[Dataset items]
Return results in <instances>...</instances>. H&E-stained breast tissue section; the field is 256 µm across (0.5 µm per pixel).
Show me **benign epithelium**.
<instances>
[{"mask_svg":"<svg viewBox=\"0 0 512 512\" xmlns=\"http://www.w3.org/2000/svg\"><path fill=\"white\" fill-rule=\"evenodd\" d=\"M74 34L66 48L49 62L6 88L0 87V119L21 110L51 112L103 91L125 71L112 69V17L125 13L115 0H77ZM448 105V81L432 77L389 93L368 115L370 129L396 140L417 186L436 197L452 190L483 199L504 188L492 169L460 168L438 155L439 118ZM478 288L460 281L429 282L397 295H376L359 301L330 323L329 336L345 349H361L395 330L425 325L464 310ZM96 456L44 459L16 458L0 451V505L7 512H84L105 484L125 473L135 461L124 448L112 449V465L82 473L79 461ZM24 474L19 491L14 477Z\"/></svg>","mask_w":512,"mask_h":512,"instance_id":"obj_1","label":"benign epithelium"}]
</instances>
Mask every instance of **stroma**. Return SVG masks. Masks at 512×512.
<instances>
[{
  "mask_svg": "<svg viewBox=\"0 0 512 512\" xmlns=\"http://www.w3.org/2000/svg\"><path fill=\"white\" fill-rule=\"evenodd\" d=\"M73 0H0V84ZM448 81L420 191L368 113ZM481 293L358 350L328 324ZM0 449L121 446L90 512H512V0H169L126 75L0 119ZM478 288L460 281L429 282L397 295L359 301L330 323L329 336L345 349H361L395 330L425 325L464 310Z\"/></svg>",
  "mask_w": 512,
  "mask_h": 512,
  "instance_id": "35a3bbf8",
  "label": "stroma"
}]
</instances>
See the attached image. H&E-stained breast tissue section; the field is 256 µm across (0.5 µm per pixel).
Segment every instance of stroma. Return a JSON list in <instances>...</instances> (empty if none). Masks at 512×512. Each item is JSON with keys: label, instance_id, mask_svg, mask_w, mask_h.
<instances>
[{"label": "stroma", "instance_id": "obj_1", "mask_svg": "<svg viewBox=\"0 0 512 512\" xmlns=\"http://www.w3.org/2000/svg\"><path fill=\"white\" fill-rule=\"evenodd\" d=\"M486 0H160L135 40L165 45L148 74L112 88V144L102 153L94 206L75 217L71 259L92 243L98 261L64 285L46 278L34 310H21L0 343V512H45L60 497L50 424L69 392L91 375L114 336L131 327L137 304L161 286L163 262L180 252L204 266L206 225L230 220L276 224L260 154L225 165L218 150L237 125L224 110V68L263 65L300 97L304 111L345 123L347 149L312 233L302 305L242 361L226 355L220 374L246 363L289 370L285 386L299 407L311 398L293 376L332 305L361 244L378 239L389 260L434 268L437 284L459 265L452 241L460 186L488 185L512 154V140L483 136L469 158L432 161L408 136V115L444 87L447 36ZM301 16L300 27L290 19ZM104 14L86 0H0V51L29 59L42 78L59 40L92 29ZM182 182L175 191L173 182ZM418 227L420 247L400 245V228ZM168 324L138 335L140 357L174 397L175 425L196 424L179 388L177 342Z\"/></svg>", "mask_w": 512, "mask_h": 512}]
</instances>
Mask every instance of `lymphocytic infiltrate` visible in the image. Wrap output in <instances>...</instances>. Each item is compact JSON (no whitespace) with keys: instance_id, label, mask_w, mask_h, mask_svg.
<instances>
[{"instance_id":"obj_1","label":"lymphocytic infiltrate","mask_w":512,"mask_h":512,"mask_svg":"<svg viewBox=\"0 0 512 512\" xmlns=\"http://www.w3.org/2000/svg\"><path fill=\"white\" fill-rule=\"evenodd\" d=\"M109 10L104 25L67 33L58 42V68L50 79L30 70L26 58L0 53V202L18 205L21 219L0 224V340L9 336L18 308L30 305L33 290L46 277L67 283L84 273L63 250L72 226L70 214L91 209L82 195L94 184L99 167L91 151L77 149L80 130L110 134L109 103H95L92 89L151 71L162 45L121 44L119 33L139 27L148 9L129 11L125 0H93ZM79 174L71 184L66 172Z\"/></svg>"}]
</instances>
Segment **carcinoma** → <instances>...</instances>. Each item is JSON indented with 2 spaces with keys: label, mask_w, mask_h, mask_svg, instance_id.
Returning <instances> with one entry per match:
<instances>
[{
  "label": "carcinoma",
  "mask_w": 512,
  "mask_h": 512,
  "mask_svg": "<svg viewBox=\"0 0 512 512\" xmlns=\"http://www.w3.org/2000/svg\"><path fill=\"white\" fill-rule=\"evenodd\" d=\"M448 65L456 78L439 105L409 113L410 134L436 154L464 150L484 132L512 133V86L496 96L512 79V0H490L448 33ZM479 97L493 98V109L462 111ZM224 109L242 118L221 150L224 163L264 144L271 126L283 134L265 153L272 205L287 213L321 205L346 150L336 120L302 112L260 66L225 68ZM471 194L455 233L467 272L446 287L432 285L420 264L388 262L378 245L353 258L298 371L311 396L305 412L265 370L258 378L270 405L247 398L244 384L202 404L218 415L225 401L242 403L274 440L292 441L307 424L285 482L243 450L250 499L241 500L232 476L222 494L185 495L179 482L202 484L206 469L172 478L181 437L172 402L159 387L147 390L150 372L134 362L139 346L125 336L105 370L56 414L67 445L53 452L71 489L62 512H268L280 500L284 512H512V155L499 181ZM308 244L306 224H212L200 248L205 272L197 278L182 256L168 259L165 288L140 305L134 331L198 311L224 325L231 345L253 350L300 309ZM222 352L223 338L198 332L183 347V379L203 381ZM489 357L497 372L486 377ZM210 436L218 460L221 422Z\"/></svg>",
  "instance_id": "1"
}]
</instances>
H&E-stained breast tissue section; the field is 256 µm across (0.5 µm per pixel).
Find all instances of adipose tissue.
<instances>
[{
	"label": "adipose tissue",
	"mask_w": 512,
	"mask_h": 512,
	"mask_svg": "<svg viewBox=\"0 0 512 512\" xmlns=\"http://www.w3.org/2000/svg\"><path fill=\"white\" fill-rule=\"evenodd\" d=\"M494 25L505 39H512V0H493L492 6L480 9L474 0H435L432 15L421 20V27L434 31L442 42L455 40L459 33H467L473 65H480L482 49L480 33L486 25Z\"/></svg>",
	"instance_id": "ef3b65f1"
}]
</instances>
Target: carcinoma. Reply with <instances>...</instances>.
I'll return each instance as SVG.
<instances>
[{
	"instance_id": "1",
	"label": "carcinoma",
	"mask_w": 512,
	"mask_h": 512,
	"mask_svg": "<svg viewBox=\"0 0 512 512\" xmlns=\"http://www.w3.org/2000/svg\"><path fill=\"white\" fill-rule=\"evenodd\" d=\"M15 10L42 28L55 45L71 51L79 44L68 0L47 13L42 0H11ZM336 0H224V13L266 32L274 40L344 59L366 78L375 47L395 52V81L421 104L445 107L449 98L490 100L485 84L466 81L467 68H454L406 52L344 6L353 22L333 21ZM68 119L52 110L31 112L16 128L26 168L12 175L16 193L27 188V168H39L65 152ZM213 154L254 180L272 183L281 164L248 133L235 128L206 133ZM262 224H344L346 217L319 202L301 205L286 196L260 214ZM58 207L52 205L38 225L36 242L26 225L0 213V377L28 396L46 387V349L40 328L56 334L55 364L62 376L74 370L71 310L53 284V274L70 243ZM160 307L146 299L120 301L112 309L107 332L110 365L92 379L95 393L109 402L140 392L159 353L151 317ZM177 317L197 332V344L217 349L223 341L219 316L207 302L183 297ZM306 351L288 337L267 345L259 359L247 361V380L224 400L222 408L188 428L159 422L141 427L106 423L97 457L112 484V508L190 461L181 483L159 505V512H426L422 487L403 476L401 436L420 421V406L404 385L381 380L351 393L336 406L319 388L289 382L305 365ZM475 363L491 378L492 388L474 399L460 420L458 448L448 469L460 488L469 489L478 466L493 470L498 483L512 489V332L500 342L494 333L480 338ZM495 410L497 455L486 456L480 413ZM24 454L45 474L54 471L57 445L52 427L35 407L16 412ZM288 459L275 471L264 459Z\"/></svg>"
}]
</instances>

• [Request]: Beginning at the first line above, repeat exactly until the line containing "See the attached", which is included.

• [Answer to this problem]:
Return results in <instances>...</instances>. H&E-stained breast tissue section; the field is 256 µm across (0.5 µm per pixel).
Show me **benign epithelium**.
<instances>
[{"mask_svg":"<svg viewBox=\"0 0 512 512\" xmlns=\"http://www.w3.org/2000/svg\"><path fill=\"white\" fill-rule=\"evenodd\" d=\"M74 34L66 48L49 62L6 88L0 87V119L21 110L51 112L103 91L125 71L112 69V17L125 13L115 0H77ZM448 105V81L432 77L389 93L368 115L370 129L396 140L417 186L436 197L452 190L483 199L504 188L492 169L460 168L438 155L439 118ZM478 288L460 281L429 282L397 295H376L359 301L330 323L329 336L345 349H361L395 330L425 325L464 310ZM96 456L44 459L16 458L0 451V505L7 512H84L105 484L125 473L135 461L124 448L112 449V465L82 473L79 461ZM24 474L19 491L14 477Z\"/></svg>","mask_w":512,"mask_h":512,"instance_id":"obj_1","label":"benign epithelium"}]
</instances>
Mask every instance of **stroma**. Return SVG masks. Masks at 512×512.
<instances>
[{
  "mask_svg": "<svg viewBox=\"0 0 512 512\" xmlns=\"http://www.w3.org/2000/svg\"><path fill=\"white\" fill-rule=\"evenodd\" d=\"M73 0H0V84ZM448 81L420 191L368 113ZM481 293L358 350L328 324ZM0 449L121 446L90 512H512V0H169L126 75L0 119ZM478 288L460 281L429 282L397 295L359 301L330 323L329 336L345 349H361L395 330L425 325L464 310Z\"/></svg>",
  "mask_w": 512,
  "mask_h": 512,
  "instance_id": "35a3bbf8",
  "label": "stroma"
}]
</instances>
See the attached image. H&E-stained breast tissue section; the field is 256 µm across (0.5 µm per pixel).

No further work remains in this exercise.